The problem = From the first line to the last, repeat the data exactly but leave out the pictures.

Given data =
"""

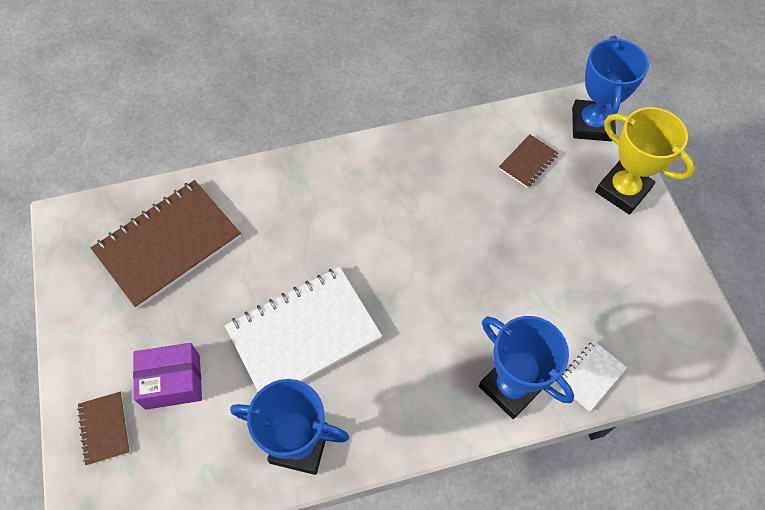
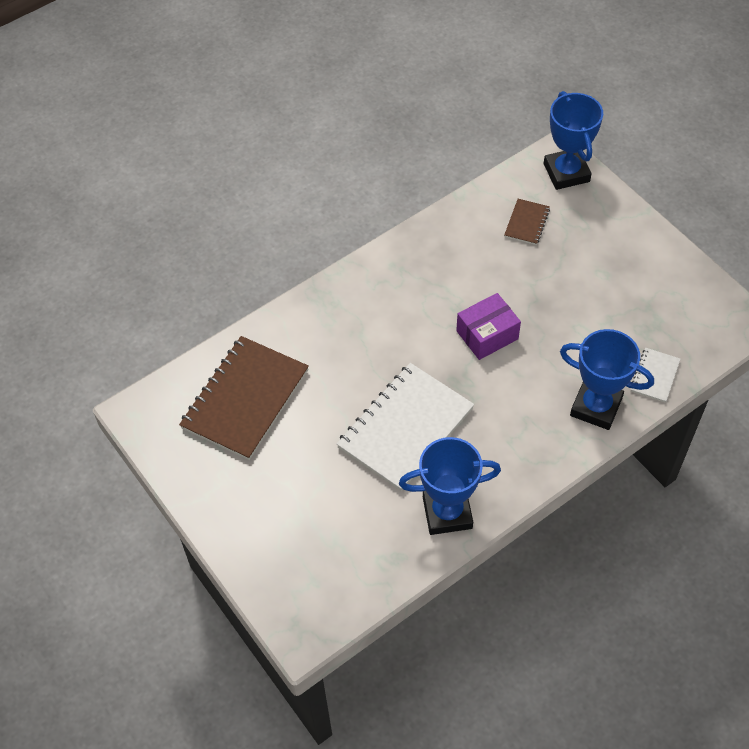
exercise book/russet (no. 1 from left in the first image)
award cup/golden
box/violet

"""

Result of this exercise =
exercise book/russet (no. 1 from left in the first image)
award cup/golden
box/violet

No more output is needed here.